REQUIREMENT:
Write out, word for word, every line in the data below from the one containing "camera: 10 degrees left, 15 degrees up" to the one containing "replace: jouet à", both of them included.

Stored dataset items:

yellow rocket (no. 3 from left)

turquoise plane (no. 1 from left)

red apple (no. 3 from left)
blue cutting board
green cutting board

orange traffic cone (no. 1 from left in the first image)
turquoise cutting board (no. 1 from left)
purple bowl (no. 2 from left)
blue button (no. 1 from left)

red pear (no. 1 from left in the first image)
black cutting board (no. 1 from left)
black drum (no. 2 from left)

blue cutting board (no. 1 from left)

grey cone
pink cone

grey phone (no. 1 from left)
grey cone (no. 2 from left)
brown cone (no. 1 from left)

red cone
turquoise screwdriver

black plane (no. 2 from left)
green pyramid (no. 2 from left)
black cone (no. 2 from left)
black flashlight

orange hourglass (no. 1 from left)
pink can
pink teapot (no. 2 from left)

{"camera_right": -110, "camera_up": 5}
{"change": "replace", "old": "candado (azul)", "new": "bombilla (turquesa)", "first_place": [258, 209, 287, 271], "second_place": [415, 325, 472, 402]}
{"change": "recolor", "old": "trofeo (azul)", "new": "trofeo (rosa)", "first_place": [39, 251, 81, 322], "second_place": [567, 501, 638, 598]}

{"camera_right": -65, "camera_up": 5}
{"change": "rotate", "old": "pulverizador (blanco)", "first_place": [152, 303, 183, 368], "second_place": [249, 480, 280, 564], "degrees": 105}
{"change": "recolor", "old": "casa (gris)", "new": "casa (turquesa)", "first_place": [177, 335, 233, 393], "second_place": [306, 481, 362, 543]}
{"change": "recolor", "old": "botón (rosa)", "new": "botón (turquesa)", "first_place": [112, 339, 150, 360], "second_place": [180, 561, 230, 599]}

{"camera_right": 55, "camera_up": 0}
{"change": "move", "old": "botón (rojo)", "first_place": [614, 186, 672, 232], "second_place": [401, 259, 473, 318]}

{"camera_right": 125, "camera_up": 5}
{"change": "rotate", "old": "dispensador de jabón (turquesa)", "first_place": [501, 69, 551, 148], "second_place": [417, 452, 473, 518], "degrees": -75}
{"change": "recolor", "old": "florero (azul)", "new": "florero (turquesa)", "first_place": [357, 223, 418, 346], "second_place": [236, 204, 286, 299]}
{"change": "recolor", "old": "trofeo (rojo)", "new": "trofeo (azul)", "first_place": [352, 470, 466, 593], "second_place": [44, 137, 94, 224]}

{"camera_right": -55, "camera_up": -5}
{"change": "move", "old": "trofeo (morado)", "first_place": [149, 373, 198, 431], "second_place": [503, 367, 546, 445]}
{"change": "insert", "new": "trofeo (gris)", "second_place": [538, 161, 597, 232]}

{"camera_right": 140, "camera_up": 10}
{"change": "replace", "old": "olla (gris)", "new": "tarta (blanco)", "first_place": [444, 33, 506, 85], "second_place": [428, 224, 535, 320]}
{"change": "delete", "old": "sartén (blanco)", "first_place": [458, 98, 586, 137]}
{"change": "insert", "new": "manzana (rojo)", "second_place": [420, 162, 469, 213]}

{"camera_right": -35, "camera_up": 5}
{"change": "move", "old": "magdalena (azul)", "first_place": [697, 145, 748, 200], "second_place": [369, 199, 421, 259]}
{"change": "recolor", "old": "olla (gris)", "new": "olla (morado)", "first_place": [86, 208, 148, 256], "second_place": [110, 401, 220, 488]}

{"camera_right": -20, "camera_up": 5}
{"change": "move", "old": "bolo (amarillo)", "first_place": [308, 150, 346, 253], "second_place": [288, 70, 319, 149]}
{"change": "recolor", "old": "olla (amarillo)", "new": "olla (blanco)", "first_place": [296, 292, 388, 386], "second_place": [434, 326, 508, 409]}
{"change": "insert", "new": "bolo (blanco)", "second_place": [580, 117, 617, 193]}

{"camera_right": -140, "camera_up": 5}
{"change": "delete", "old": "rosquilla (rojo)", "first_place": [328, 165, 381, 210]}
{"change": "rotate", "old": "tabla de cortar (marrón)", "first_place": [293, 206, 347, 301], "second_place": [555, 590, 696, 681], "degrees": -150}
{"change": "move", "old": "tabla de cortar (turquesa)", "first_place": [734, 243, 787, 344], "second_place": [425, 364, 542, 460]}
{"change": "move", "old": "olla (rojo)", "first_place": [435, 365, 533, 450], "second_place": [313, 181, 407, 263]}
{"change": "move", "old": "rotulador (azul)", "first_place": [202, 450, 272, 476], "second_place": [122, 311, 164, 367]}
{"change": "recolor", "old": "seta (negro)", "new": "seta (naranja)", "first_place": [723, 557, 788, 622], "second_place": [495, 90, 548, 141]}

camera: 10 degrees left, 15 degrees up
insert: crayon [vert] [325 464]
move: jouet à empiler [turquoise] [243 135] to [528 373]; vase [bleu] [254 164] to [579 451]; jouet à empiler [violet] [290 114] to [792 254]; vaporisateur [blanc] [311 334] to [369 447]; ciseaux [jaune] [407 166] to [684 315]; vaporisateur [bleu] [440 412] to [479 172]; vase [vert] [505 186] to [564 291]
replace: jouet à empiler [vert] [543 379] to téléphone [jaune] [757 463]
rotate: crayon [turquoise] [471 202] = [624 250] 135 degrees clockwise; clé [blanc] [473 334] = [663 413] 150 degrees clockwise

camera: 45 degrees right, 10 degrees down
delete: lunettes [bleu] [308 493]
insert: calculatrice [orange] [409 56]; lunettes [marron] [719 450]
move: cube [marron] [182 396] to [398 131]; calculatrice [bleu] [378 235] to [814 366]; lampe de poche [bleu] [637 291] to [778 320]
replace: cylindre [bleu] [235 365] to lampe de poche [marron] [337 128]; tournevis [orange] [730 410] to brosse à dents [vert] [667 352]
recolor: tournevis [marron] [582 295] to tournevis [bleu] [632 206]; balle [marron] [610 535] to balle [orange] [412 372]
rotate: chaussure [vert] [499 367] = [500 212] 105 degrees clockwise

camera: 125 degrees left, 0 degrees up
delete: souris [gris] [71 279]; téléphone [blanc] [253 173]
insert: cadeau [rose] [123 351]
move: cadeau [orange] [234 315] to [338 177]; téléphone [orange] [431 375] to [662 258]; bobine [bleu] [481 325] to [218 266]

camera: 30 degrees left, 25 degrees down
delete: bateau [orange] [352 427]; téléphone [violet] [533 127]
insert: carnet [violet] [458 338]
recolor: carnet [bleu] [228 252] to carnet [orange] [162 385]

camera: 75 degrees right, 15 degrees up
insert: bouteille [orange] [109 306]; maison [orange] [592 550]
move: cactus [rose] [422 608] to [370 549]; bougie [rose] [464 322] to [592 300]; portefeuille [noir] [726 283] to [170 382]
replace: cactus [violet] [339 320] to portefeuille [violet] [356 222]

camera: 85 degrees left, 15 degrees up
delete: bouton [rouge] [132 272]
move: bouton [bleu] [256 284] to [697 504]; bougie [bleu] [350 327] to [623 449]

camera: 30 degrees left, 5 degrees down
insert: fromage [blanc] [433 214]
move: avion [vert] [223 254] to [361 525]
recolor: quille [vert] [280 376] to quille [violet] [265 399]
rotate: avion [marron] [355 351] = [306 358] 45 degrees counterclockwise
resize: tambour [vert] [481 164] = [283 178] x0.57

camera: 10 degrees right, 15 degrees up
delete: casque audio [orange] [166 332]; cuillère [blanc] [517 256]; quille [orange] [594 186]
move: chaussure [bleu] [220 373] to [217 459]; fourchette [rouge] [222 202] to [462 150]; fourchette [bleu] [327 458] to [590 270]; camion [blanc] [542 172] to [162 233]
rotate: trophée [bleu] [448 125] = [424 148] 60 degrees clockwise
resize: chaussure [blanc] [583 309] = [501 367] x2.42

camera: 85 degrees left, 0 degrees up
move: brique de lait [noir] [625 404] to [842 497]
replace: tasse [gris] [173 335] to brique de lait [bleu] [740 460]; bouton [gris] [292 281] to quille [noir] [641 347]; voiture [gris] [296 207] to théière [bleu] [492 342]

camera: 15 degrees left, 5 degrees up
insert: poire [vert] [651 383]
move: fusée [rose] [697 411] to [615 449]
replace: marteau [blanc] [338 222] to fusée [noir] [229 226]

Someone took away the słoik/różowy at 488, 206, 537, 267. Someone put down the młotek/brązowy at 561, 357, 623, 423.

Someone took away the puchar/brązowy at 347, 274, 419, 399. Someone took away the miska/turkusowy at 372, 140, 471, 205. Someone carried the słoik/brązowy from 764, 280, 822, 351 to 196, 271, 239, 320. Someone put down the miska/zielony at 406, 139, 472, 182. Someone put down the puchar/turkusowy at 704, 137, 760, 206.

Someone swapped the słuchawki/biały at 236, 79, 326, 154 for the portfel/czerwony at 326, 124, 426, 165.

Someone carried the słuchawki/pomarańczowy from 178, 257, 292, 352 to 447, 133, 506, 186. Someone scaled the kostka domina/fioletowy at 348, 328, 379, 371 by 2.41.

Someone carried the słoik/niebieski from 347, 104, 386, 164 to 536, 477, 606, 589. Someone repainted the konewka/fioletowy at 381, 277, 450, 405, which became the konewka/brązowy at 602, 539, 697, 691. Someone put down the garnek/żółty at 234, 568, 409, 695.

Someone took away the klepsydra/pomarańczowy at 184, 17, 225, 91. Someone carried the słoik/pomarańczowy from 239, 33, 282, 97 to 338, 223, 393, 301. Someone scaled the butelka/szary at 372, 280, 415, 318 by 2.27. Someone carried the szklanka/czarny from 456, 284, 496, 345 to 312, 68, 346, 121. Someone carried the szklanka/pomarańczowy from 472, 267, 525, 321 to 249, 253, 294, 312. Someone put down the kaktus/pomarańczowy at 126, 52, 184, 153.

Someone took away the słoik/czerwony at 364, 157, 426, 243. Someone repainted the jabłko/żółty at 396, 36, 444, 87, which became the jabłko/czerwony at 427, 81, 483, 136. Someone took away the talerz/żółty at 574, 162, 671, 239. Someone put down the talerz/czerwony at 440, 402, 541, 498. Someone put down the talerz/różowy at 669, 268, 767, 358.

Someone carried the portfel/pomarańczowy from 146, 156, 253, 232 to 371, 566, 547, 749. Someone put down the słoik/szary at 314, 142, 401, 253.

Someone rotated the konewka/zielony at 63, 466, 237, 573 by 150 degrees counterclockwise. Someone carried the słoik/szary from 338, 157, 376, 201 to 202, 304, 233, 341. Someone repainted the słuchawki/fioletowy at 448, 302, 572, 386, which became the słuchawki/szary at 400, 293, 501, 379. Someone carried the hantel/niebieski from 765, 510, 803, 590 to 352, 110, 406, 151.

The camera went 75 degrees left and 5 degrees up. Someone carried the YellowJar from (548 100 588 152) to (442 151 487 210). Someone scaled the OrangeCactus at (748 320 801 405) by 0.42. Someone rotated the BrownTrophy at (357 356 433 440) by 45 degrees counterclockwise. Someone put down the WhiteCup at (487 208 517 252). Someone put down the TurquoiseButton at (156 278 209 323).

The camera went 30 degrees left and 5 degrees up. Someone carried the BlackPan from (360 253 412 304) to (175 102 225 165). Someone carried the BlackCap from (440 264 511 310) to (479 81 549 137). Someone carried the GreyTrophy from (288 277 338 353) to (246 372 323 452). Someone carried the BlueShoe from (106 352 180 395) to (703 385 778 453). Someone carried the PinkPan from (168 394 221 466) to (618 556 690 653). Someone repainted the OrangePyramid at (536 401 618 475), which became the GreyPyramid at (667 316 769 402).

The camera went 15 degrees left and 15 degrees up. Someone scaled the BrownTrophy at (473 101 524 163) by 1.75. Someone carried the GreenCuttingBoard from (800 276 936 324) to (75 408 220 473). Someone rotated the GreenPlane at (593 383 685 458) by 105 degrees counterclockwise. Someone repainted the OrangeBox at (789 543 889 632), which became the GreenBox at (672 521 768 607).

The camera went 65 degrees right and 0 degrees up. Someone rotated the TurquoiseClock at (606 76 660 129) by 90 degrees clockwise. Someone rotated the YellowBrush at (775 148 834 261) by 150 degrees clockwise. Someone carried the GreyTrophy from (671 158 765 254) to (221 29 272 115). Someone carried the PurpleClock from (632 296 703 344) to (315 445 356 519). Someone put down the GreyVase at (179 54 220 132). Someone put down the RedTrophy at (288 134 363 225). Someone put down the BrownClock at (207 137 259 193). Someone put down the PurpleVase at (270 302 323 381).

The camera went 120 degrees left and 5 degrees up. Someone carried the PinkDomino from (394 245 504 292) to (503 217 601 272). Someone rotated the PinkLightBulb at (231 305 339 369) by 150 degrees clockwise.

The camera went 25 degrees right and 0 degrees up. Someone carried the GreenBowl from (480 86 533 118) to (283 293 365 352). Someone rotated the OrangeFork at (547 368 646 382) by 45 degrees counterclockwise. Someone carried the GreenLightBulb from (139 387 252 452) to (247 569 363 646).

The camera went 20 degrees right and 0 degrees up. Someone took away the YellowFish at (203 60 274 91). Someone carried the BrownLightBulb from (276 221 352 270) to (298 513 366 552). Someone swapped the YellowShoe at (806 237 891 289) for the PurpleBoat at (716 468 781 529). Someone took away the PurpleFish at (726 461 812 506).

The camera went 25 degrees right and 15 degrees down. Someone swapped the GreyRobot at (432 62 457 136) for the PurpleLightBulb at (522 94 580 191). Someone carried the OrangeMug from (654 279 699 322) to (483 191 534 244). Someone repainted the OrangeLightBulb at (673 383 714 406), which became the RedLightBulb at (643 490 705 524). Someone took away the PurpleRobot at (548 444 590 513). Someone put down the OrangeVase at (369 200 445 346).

OUTPUT BELOW:
camera: 10 degrees left, 15 degrees up
insert: crayon [vert] [325 464]
move: jouet à empiler [turquoise] [243 135] to [528 373]; vase [bleu] [254 164] to [579 451]; jouet à empiler [violet] [290 114] to [792 254]; vaporisateur [blanc] [311 334] to [369 447]; ciseaux [jaune] [407 166] to [684 315]; vaporisateur [bleu] [440 412] to [479 172]; vase [vert] [505 186] to [564 291]
replace: jouet à empiler [vert] [543 379] to téléphone [jaune] [757 463]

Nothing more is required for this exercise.